Raw records
──────
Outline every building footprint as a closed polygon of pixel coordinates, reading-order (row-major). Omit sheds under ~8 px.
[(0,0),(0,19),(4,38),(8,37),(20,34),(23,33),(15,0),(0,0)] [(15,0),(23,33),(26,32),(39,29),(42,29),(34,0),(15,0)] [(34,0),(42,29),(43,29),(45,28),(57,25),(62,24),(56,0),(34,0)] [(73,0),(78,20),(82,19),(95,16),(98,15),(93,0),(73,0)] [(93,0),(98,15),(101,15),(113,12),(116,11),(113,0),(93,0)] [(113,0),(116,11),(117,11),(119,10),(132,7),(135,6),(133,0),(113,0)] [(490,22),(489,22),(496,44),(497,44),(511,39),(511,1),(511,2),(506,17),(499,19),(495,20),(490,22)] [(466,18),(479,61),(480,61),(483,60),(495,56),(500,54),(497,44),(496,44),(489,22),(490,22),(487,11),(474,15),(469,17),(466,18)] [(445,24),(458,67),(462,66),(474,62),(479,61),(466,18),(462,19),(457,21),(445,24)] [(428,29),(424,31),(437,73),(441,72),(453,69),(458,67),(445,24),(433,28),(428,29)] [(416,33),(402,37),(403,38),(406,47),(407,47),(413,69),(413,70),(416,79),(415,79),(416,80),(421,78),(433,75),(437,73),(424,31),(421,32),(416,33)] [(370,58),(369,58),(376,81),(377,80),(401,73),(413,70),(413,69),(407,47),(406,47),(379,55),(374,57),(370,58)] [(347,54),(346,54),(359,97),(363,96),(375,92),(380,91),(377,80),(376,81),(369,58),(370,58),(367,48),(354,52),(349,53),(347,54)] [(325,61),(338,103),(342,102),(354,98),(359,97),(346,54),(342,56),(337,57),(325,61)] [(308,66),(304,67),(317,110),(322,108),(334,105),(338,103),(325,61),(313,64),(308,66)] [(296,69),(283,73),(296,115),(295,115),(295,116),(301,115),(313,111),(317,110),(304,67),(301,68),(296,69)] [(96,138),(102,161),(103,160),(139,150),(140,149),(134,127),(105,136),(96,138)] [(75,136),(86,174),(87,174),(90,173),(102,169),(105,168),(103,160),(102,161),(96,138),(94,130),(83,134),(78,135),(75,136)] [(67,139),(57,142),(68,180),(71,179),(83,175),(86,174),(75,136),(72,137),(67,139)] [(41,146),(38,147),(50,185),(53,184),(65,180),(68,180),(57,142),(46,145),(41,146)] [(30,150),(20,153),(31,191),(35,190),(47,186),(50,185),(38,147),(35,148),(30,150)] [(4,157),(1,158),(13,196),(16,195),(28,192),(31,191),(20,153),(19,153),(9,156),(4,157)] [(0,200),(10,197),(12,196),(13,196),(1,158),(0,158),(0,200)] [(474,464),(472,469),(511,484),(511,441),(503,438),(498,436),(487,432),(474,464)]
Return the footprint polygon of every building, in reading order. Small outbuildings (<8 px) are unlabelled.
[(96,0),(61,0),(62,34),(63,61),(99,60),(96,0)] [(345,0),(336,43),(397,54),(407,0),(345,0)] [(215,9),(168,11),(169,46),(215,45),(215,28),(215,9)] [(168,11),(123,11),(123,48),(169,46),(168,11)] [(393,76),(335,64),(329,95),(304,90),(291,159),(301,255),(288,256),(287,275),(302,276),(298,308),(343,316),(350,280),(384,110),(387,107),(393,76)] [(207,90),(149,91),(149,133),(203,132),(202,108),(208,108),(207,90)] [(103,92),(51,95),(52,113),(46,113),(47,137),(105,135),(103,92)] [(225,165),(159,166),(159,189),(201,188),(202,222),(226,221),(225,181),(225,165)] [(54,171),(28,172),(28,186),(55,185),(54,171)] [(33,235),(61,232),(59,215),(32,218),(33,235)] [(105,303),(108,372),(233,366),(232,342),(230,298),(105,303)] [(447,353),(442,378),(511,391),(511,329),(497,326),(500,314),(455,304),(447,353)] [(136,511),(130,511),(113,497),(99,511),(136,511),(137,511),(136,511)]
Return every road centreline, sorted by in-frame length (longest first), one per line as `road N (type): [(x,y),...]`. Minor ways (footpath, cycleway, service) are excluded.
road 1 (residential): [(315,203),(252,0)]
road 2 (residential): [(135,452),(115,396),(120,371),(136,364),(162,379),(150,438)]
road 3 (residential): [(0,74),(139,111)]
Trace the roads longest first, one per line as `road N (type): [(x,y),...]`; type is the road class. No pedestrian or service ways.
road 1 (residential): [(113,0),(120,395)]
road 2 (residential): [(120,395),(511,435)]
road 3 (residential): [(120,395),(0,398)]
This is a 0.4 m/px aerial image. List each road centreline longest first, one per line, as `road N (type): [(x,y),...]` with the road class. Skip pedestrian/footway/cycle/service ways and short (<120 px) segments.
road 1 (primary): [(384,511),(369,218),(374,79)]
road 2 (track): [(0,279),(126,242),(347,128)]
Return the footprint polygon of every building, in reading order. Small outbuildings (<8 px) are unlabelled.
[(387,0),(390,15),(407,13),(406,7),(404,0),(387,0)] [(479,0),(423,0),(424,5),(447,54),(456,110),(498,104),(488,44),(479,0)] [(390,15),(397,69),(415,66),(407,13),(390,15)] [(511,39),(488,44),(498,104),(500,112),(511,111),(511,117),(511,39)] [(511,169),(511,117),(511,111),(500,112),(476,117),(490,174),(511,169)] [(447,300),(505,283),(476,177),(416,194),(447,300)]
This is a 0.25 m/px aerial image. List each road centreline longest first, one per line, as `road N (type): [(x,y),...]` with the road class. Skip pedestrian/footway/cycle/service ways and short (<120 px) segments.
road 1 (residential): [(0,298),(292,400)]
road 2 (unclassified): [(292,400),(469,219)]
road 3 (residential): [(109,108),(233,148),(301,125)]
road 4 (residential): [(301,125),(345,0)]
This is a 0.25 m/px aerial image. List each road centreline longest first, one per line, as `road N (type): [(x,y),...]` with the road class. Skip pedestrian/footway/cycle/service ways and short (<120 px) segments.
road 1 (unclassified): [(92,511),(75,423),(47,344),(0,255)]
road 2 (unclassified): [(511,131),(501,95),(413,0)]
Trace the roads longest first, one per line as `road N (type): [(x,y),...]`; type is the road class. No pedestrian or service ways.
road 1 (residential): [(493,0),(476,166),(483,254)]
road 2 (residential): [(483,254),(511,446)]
──────
* TASK DESCRIPTION *
Reproduce the material above with "centerline" substituted for each occurrence of "centreline", leaving every other character intact.

* WORKED SOLUTION *
Outline every building footprint as a closed polygon of pixel coordinates, reading-order (row-major). Omit sheds under ~8 px.
[(0,0),(0,19),(4,38),(8,37),(20,34),(23,33),(15,0),(0,0)] [(15,0),(23,33),(26,32),(39,29),(42,29),(34,0),(15,0)] [(34,0),(42,29),(43,29),(45,28),(57,25),(62,24),(56,0),(34,0)] [(73,0),(78,20),(82,19),(95,16),(98,15),(93,0),(73,0)] [(93,0),(98,15),(101,15),(113,12),(116,11),(113,0),(93,0)] [(113,0),(116,11),(117,11),(119,10),(132,7),(135,6),(133,0),(113,0)] [(490,22),(489,22),(496,44),(497,44),(511,39),(511,1),(511,2),(506,17),(499,19),(495,20),(490,22)] [(466,18),(479,61),(480,61),(483,60),(495,56),(500,54),(497,44),(496,44),(489,22),(490,22),(487,11),(474,15),(469,17),(466,18)] [(445,24),(458,67),(462,66),(474,62),(479,61),(466,18),(462,19),(457,21),(445,24)] [(428,29),(424,31),(437,73),(441,72),(453,69),(458,67),(445,24),(433,28),(428,29)] [(416,33),(402,37),(403,38),(406,47),(407,47),(413,69),(413,70),(416,79),(415,79),(416,80),(421,78),(433,75),(437,73),(424,31),(421,32),(416,33)] [(370,58),(369,58),(376,81),(377,80),(401,73),(413,70),(413,69),(407,47),(406,47),(379,55),(374,57),(370,58)] [(347,54),(346,54),(359,97),(363,96),(375,92),(380,91),(377,80),(376,81),(369,58),(370,58),(367,48),(354,52),(349,53),(347,54)] [(325,61),(338,103),(342,102),(354,98),(359,97),(346,54),(342,56),(337,57),(325,61)] [(308,66),(304,67),(317,110),(322,108),(334,105),(338,103),(325,61),(313,64),(308,66)] [(296,69),(283,73),(296,115),(295,115),(295,116),(301,115),(313,111),(317,110),(304,67),(301,68),(296,69)] [(96,138),(102,161),(103,160),(139,150),(140,149),(134,127),(105,136),(96,138)] [(75,136),(86,174),(87,174),(90,173),(102,169),(105,168),(103,160),(102,161),(96,138),(94,130),(83,134),(78,135),(75,136)] [(67,139),(57,142),(68,180),(71,179),(83,175),(86,174),(75,136),(72,137),(67,139)] [(41,146),(38,147),(50,185),(53,184),(65,180),(68,180),(57,142),(46,145),(41,146)] [(30,150),(20,153),(31,191),(35,190),(47,186),(50,185),(38,147),(35,148),(30,150)] [(4,157),(1,158),(13,196),(16,195),(28,192),(31,191),(20,153),(19,153),(9,156),(4,157)] [(0,200),(10,197),(12,196),(13,196),(1,158),(0,158),(0,200)] [(474,464),(472,469),(511,484),(511,441),(503,438),(498,436),(487,432),(474,464)]
Return the footprint polygon of every building, in reading order. Small outbuildings (<8 px) are unlabelled.
[(96,0),(61,0),(62,34),(63,61),(99,60),(96,0)] [(345,0),(336,43),(397,54),(407,0),(345,0)] [(215,9),(168,11),(169,46),(215,45),(215,28),(215,9)] [(168,11),(123,11),(123,48),(169,46),(168,11)] [(393,76),(335,64),(329,95),(304,90),(291,159),(301,255),(288,256),(287,275),(302,276),(298,308),(343,316),(350,280),(384,110),(387,107),(393,76)] [(207,90),(149,91),(149,133),(203,132),(202,108),(208,108),(207,90)] [(103,92),(51,95),(52,113),(46,113),(47,137),(105,135),(103,92)] [(225,165),(159,166),(159,189),(201,188),(202,222),(226,221),(225,181),(225,165)] [(54,171),(28,172),(28,186),(55,185),(54,171)] [(33,235),(61,232),(59,215),(32,218),(33,235)] [(105,303),(108,372),(233,366),(232,342),(230,298),(105,303)] [(447,353),(442,378),(511,391),(511,329),(497,326),(500,314),(455,304),(447,353)] [(136,511),(130,511),(113,497),(99,511),(136,511),(137,511),(136,511)]
Return every road centerline, sorted by in-frame length (longest first), one per line as `road N (type): [(x,y),...]`. Minor ways (footpath, cycleway, service) are excluded.
road 1 (residential): [(315,203),(252,0)]
road 2 (residential): [(135,452),(115,396),(120,371),(136,364),(162,379),(150,438)]
road 3 (residential): [(0,74),(139,111)]
Trace the roads longest first, one per line as `road N (type): [(x,y),...]`; type is the road class. No pedestrian or service ways.
road 1 (residential): [(113,0),(120,395)]
road 2 (residential): [(120,395),(511,435)]
road 3 (residential): [(120,395),(0,398)]
This is a 0.4 m/px aerial image. List each road centerline longest first, one per line, as `road N (type): [(x,y),...]` with the road class. Skip pedestrian/footway/cycle/service ways and short (<120 px) segments.
road 1 (primary): [(384,511),(369,218),(374,79)]
road 2 (track): [(0,279),(126,242),(347,128)]
Return the footprint polygon of every building, in reading order. Small outbuildings (<8 px) are unlabelled.
[(387,0),(390,15),(407,13),(406,7),(404,0),(387,0)] [(479,0),(423,0),(424,5),(447,54),(456,110),(498,104),(488,44),(479,0)] [(390,15),(397,69),(415,66),(407,13),(390,15)] [(511,39),(488,44),(498,104),(500,112),(511,111),(511,117),(511,39)] [(511,169),(511,117),(511,111),(500,112),(476,117),(490,174),(511,169)] [(447,300),(505,283),(476,177),(416,194),(447,300)]
This is a 0.25 m/px aerial image. List each road centerline longest first, one per line, as `road N (type): [(x,y),...]` with the road class. Skip pedestrian/footway/cycle/service ways and short (<120 px) segments.
road 1 (residential): [(0,298),(292,400)]
road 2 (unclassified): [(292,400),(469,219)]
road 3 (residential): [(109,108),(233,148),(301,125)]
road 4 (residential): [(301,125),(345,0)]
This is a 0.25 m/px aerial image. List each road centerline longest first, one per line, as `road N (type): [(x,y),...]` with the road class. Skip pedestrian/footway/cycle/service ways and short (<120 px) segments.
road 1 (unclassified): [(92,511),(75,423),(47,344),(0,255)]
road 2 (unclassified): [(511,131),(501,95),(413,0)]
Trace the roads longest first, one per line as `road N (type): [(x,y),...]`; type is the road class. No pedestrian or service ways.
road 1 (residential): [(493,0),(476,166),(483,254)]
road 2 (residential): [(483,254),(511,446)]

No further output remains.